### WHAT IS EXPECTED
Skip every picture, and copy exactly the lines from the one containing "(568, 363) = (306, 333): turquoise" to the end of the data.

### ENTRIES SHOWN
• • • • •

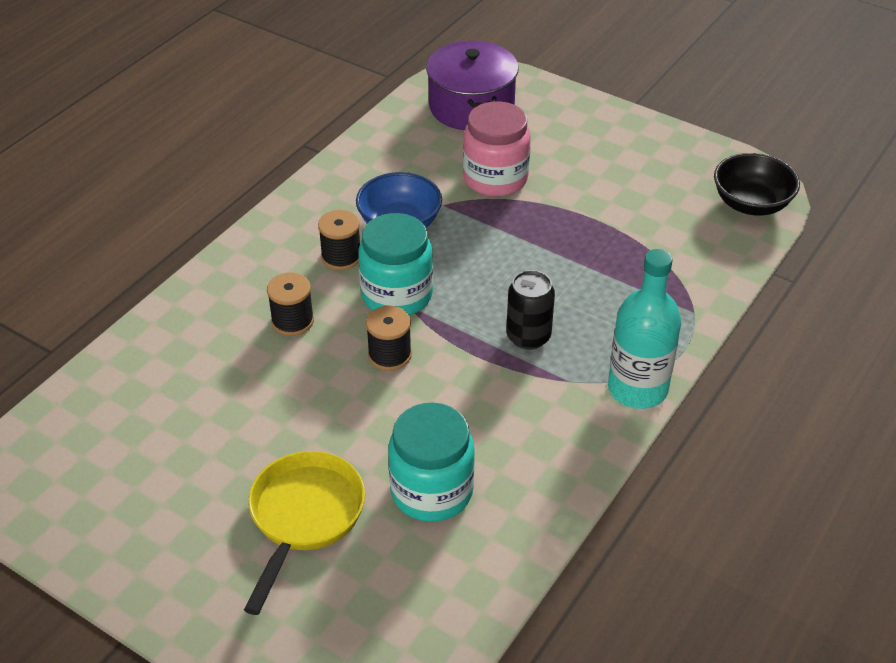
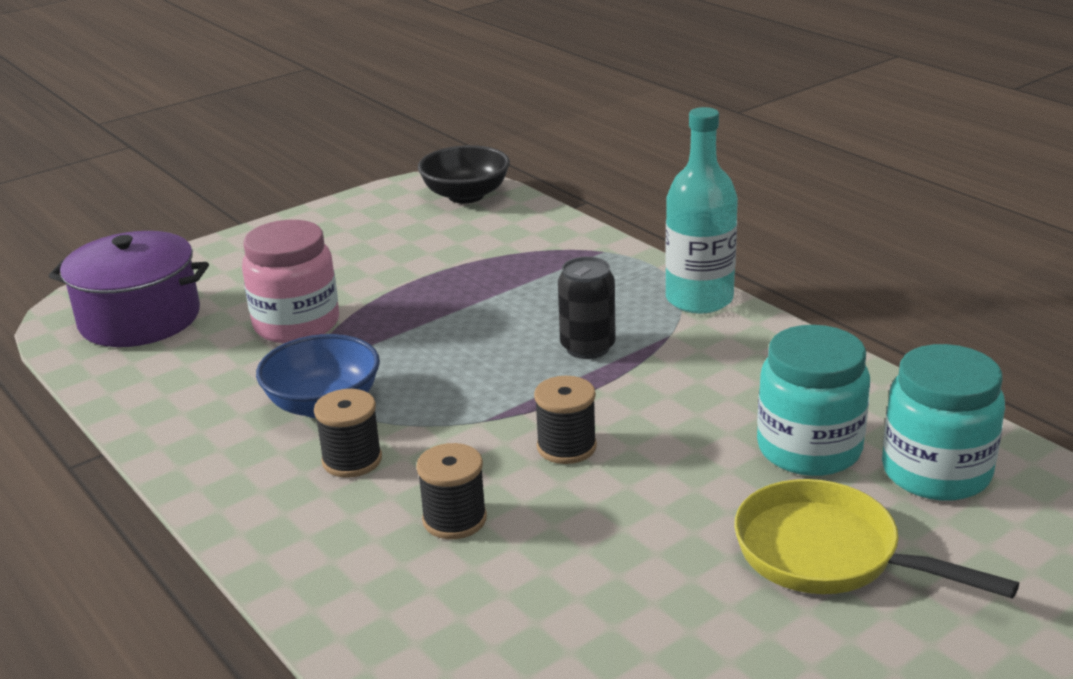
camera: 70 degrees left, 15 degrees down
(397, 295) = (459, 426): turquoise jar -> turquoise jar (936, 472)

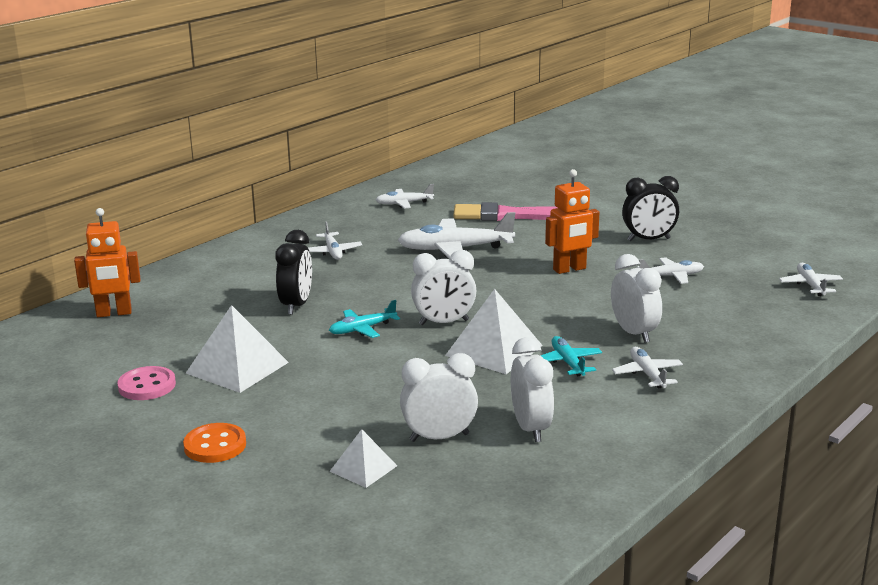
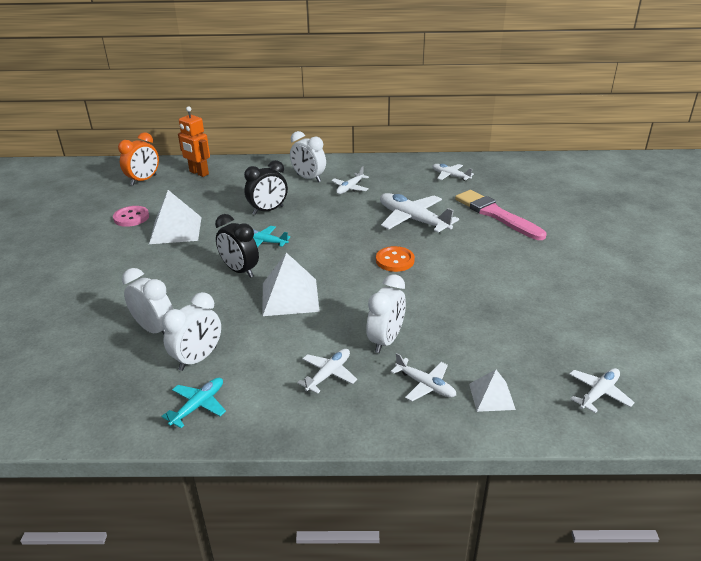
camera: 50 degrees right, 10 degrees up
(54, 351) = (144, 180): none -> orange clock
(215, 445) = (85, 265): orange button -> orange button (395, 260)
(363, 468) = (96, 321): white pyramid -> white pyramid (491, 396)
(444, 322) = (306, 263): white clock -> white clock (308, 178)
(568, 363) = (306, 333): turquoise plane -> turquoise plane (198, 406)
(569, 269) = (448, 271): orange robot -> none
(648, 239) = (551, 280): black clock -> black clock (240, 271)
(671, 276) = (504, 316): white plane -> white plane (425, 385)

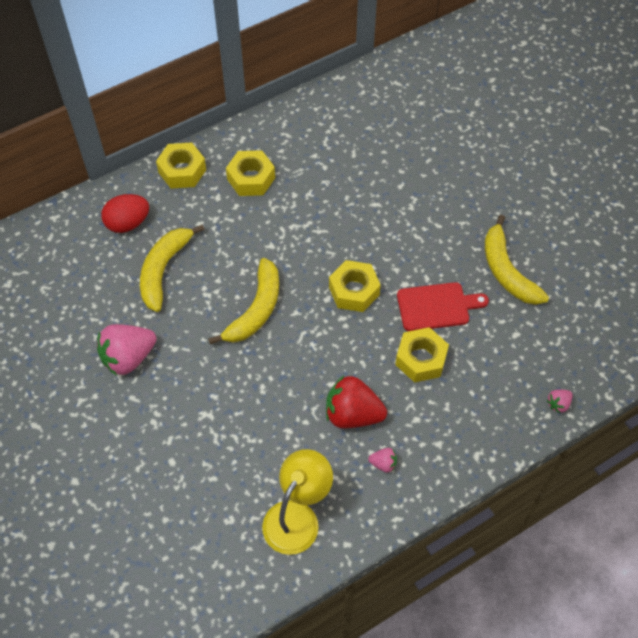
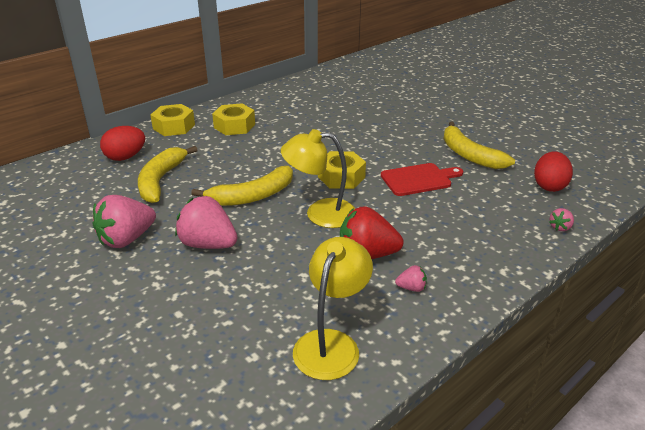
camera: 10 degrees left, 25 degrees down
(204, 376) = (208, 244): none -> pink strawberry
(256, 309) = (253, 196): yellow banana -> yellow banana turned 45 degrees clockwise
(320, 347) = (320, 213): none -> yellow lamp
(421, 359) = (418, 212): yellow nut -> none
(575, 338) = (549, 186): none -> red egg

• • • • •

### OUTPUT OF THE TASK
(568, 363) = (306, 333): turquoise plane -> turquoise plane (198, 406)
(569, 269) = (448, 271): orange robot -> none
(648, 239) = (551, 280): black clock -> black clock (240, 271)
(671, 276) = (504, 316): white plane -> white plane (425, 385)

camera: 10 degrees left, 25 degrees down
(204, 376) = (208, 244): none -> pink strawberry
(256, 309) = (253, 196): yellow banana -> yellow banana turned 45 degrees clockwise
(320, 347) = (320, 213): none -> yellow lamp
(421, 359) = (418, 212): yellow nut -> none
(575, 338) = (549, 186): none -> red egg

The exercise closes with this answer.